"""

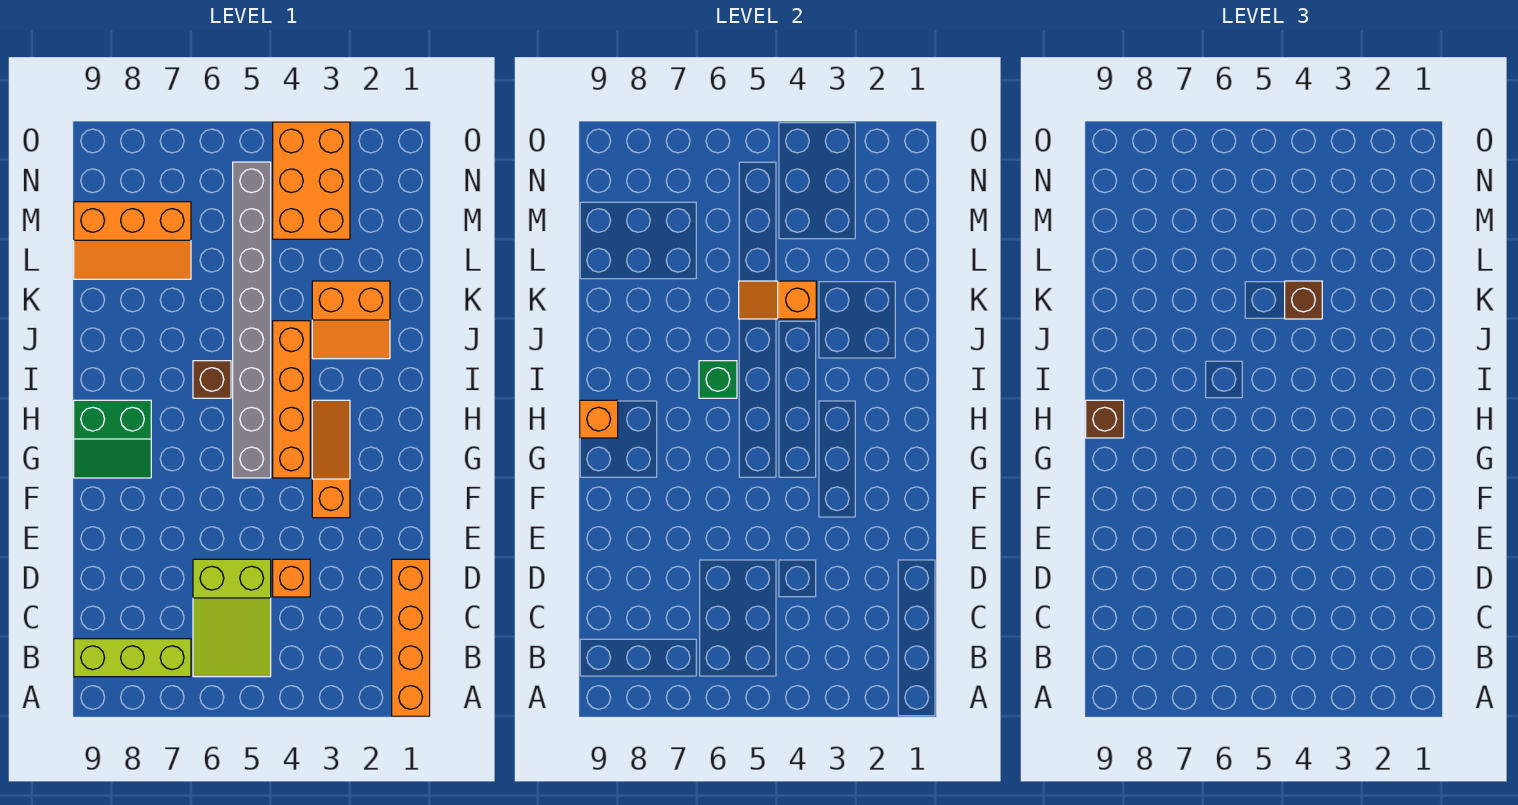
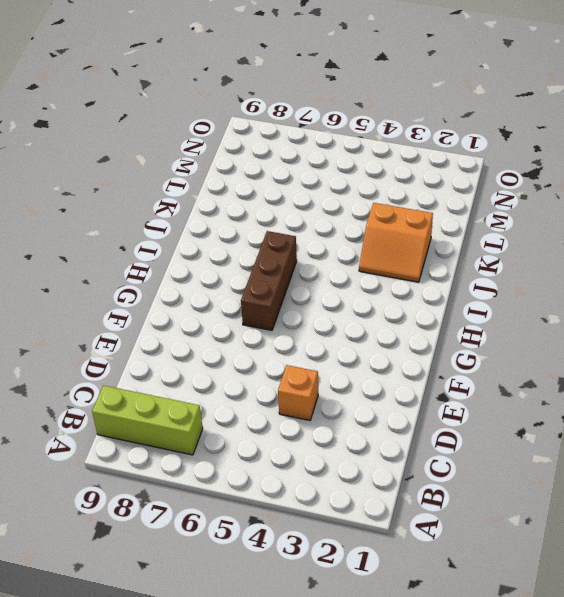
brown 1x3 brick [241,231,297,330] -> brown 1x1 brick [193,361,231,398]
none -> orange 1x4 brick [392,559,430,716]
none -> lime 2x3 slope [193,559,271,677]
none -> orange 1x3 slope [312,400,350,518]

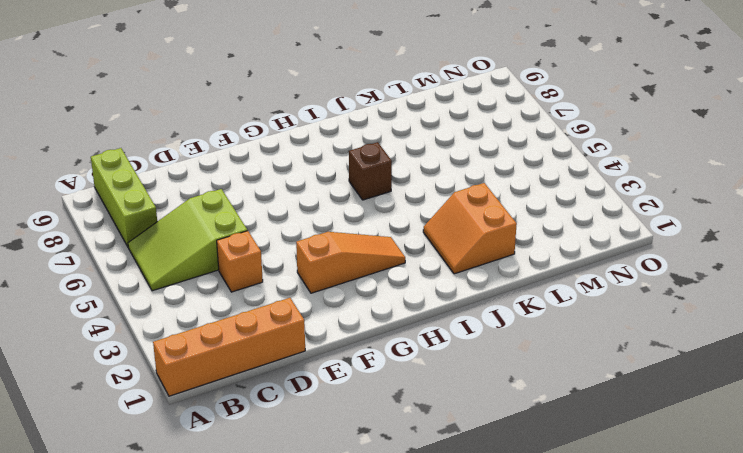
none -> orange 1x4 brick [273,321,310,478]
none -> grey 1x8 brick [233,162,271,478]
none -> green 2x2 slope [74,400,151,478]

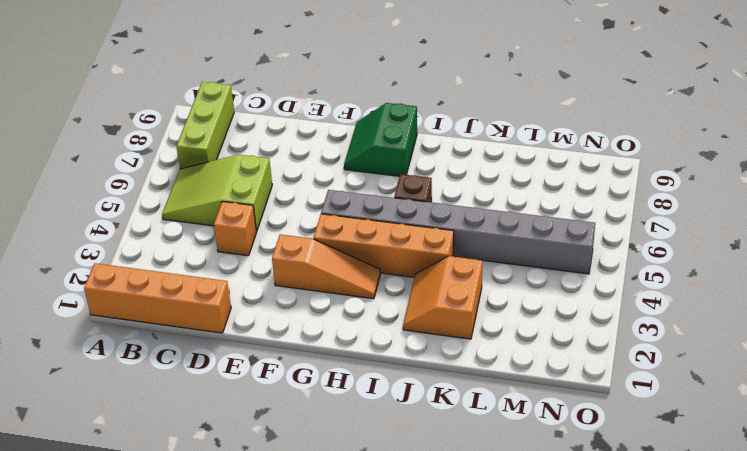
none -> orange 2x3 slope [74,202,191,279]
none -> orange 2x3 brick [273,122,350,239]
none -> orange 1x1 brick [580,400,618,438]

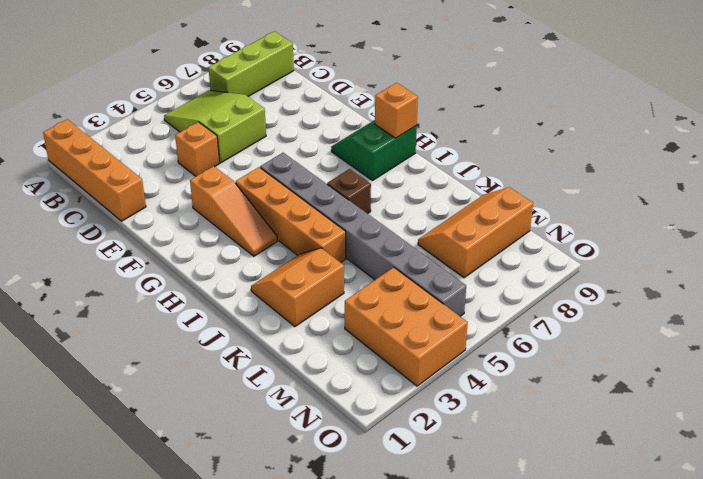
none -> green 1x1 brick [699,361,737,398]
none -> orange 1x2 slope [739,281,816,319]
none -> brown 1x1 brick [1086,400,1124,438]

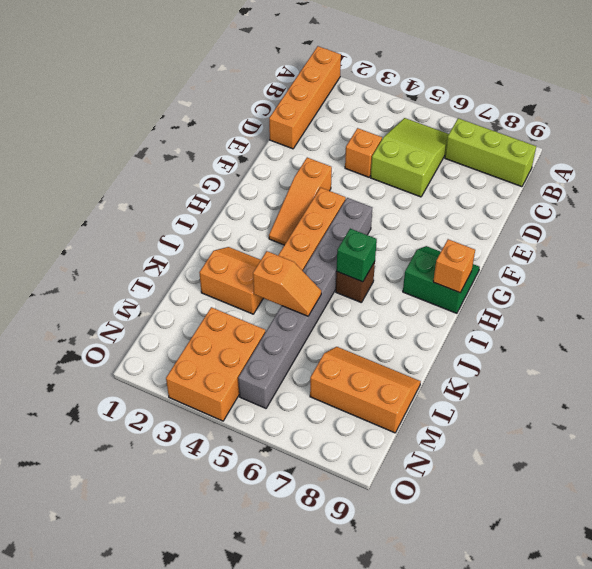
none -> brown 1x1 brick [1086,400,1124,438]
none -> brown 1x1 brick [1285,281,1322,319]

"""

▸ **EXERCISE DESCRIPTION**
Give the entries above again exactly, minus their pictures.

▸ **ANSWER AREA**
brown 1x3 brick [241,231,297,330] -> brown 1x1 brick [193,361,231,398]
none -> orange 1x4 brick [392,559,430,716]
none -> lime 2x3 slope [193,559,271,677]
none -> orange 1x3 slope [312,400,350,518]

none -> orange 1x4 brick [273,321,310,478]
none -> grey 1x8 brick [233,162,271,478]
none -> green 2x2 slope [74,400,151,478]

none -> orange 2x3 slope [74,202,191,279]
none -> orange 2x3 brick [273,122,350,239]
none -> orange 1x1 brick [580,400,618,438]

none -> green 1x1 brick [699,361,737,398]
none -> orange 1x2 slope [739,281,816,319]
none -> brown 1x1 brick [1086,400,1124,438]

none -> brown 1x1 brick [1086,400,1124,438]
none -> brown 1x1 brick [1285,281,1322,319]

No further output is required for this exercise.